Exercise requirements>
The data below should be transcribed in full, with no picture included.
═══ Dataset entries
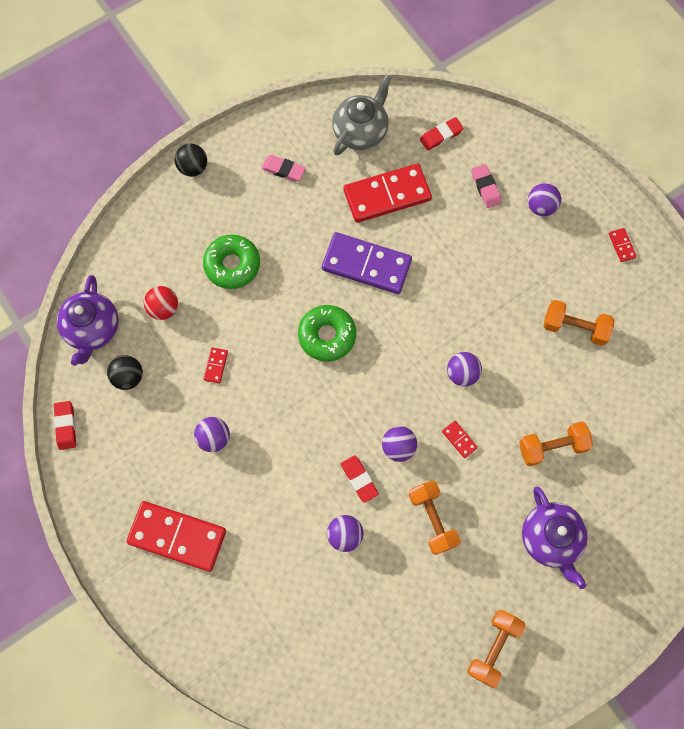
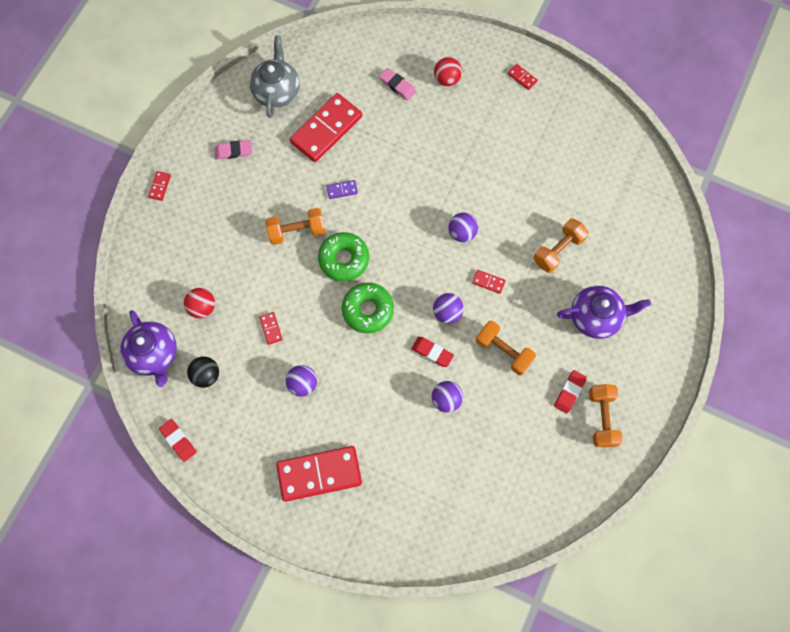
camera: 30 degrees left, 0 degrees up
(193, 168) = (160, 186): black ball -> red domino
(232, 265) = (237, 245): green donut -> green donut (368, 310)
(366, 265) = (342, 190): purple domino -> purple domino, size x0.41
(441, 135) = (341, 63): red eraser -> red eraser (569, 392)
(541, 207) = (447, 79): purple ball -> red ball
(550, 539) = (595, 317): purple teapot -> purple teapot turned 45 degrees counterclockwise
(574, 327) = (523, 155): orange dumbbell -> orange dumbbell (297, 231)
══════
Response box>
camera: 30 degrees left, 0 degrees up
(193, 168) = (160, 186): black ball -> red domino
(232, 265) = (237, 245): green donut -> green donut (368, 310)
(366, 265) = (342, 190): purple domino -> purple domino, size x0.41
(441, 135) = (341, 63): red eraser -> red eraser (569, 392)
(541, 207) = (447, 79): purple ball -> red ball
(550, 539) = (595, 317): purple teapot -> purple teapot turned 45 degrees counterclockwise
(574, 327) = (523, 155): orange dumbbell -> orange dumbbell (297, 231)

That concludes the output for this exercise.